**ACTIVITY**
A precise copy of the data is required, with every picture left out.

+++ MATERIALS PROVIDED +++

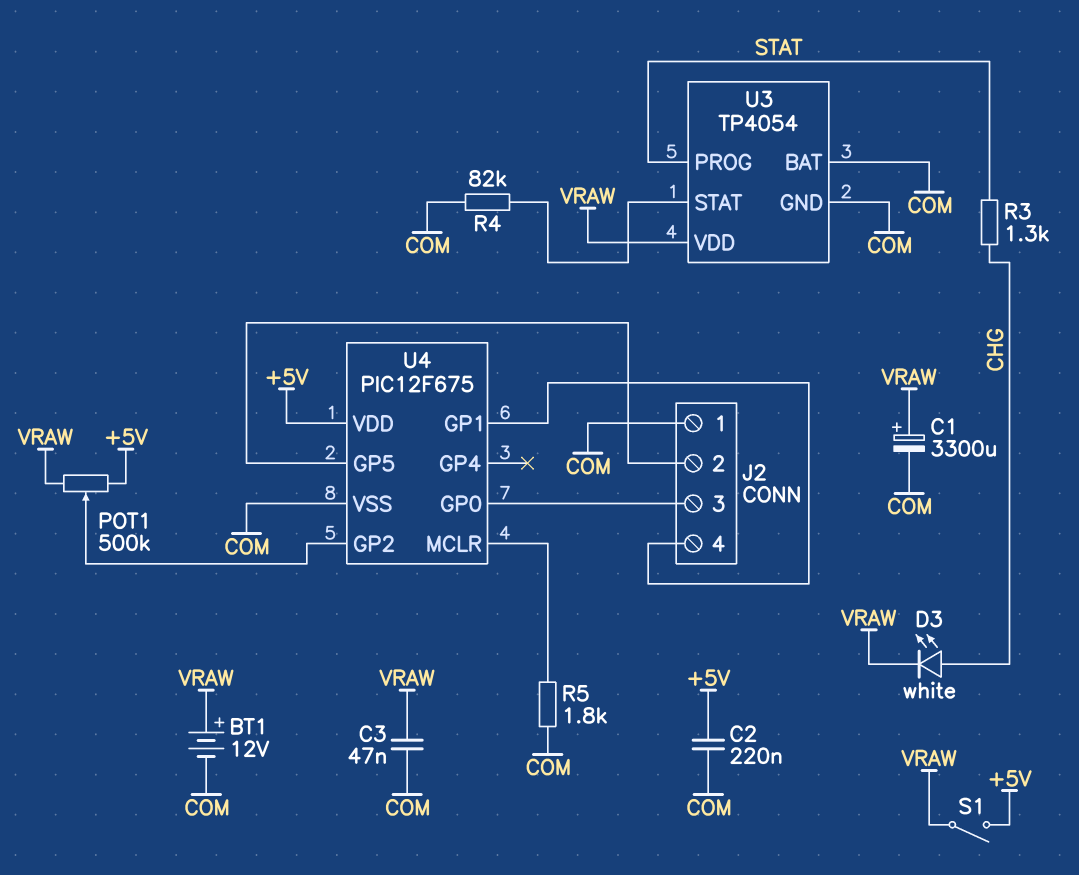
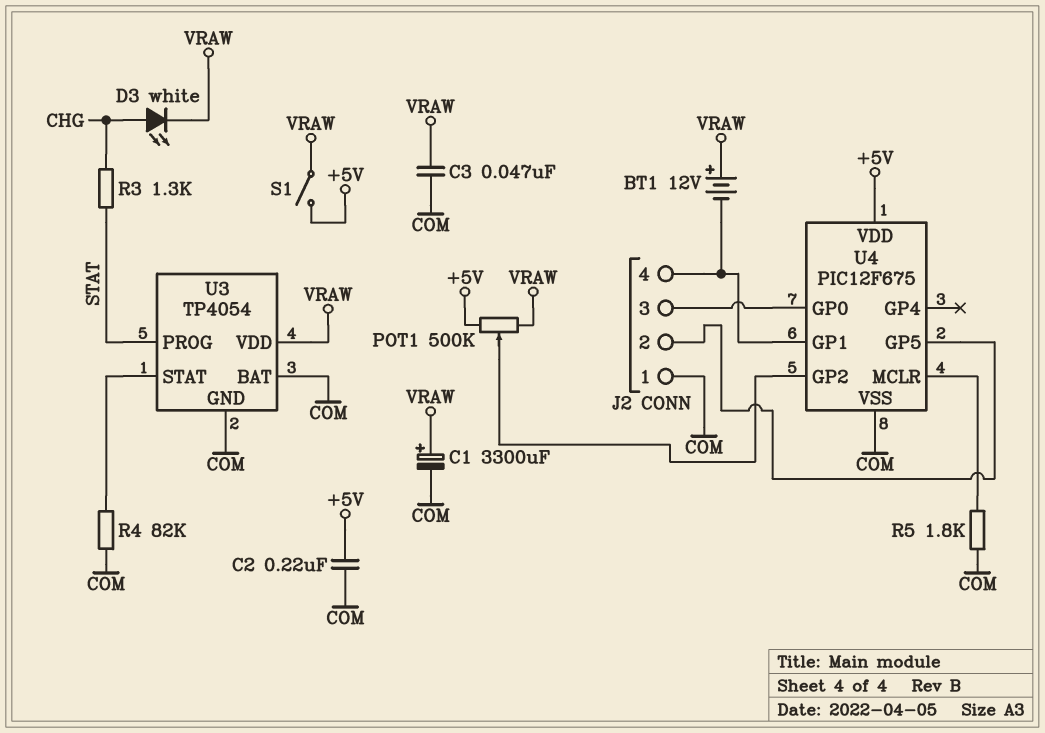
BT1: 12V (plus VRAW, minus COM) -> 12V (plus VRAW, minus J2/4)

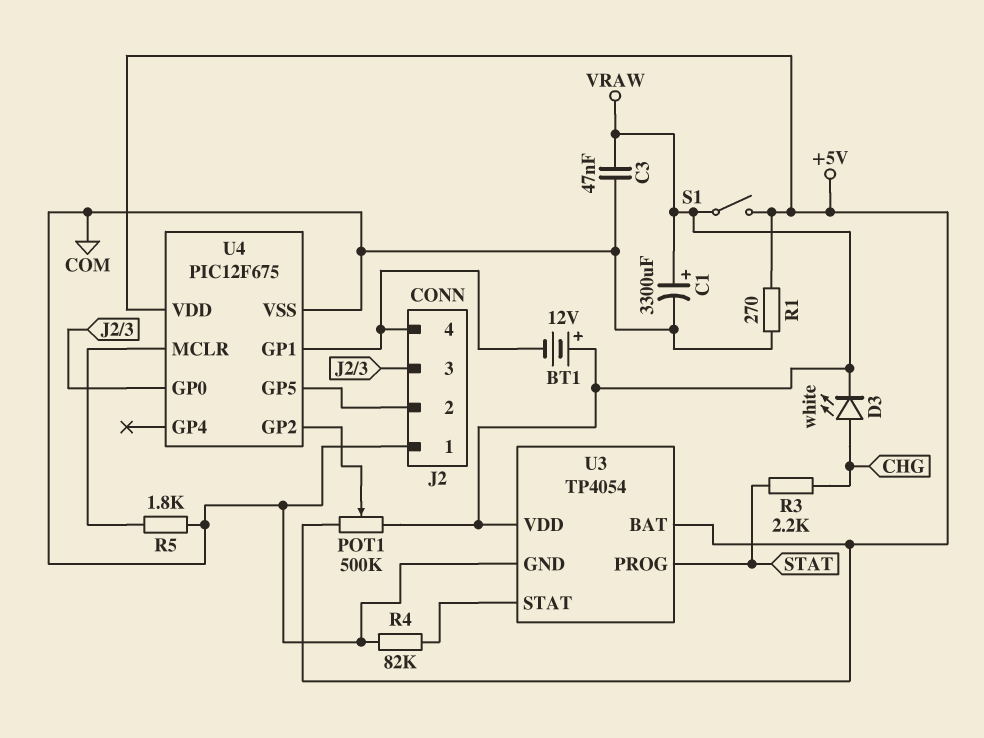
C2: 220nF (+5V, COM) -> none
R1: none -> 270 (+5V, COM)
R3: 1.3k (CHG, STAT) -> 2.2k (CHG, STAT)
U3 pin BAT: COM -> +5V

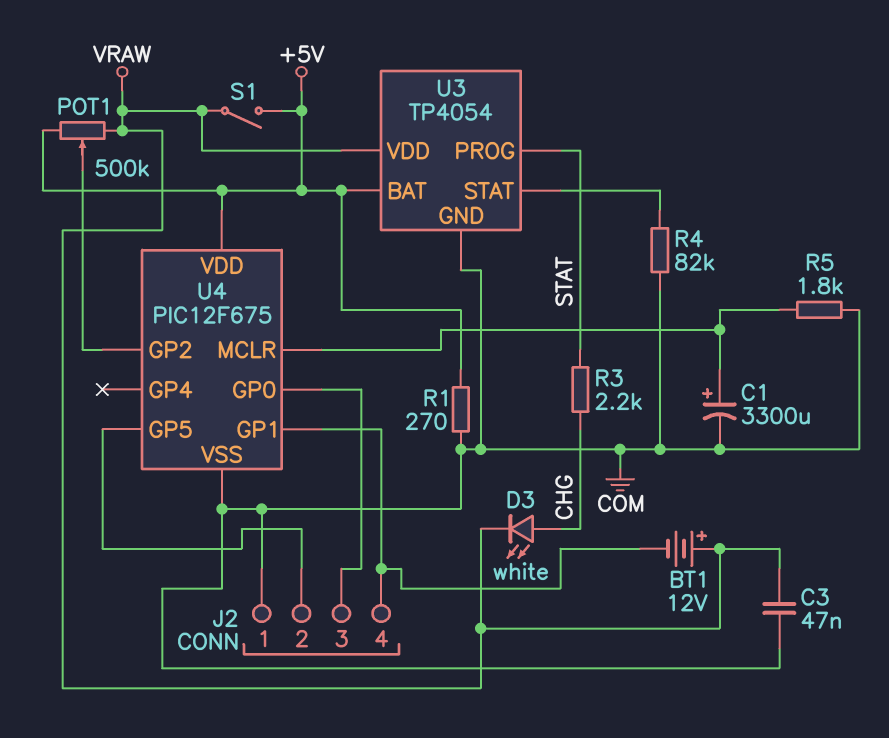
C1: 3300uF (plus VRAW, minus COM) -> 3300uF (plus U4/MCLR, minus COM)

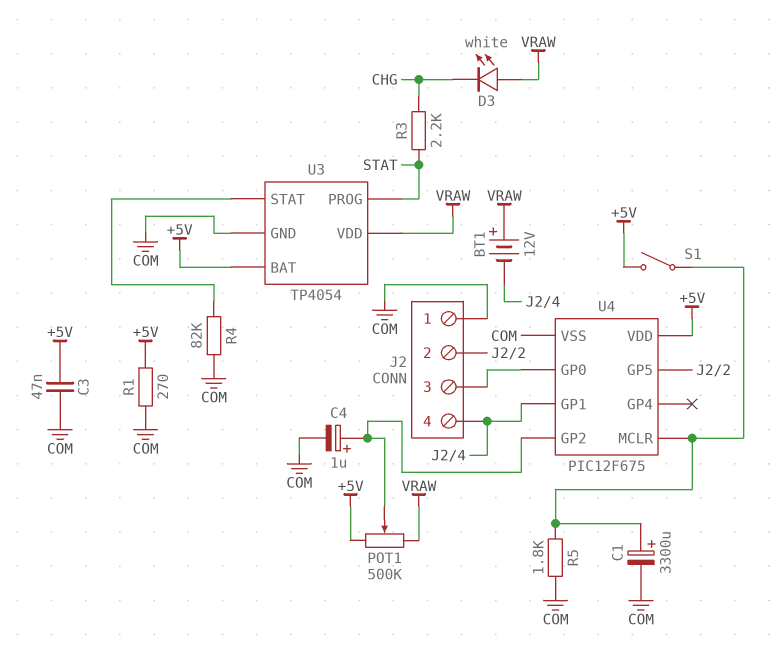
C3: 47nF (COM, VRAW) -> 47nF (+5V, COM)
C4: none -> 1uF (plus U4/GP2, minus COM)
D3: LED white (A CHG, K VRAW) -> LED white (A VRAW, K CHG)
S1: switch (+5V, VRAW) -> switch (+5V, U4/MCLR)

+++

**SOLVED PROBLEM**
BT1: 12V (plus VRAW, minus COM) -> 12V (plus VRAW, minus J2/4)

C2: 220nF (+5V, COM) -> none
R1: none -> 270 (+5V, COM)
R3: 1.3k (CHG, STAT) -> 2.2k (CHG, STAT)
U3 pin BAT: COM -> +5V

C1: 3300uF (plus VRAW, minus COM) -> 3300uF (plus U4/MCLR, minus COM)

C3: 47nF (COM, VRAW) -> 47nF (+5V, COM)
C4: none -> 1uF (plus U4/GP2, minus COM)
D3: LED white (A CHG, K VRAW) -> LED white (A VRAW, K CHG)
S1: switch (+5V, VRAW) -> switch (+5V, U4/MCLR)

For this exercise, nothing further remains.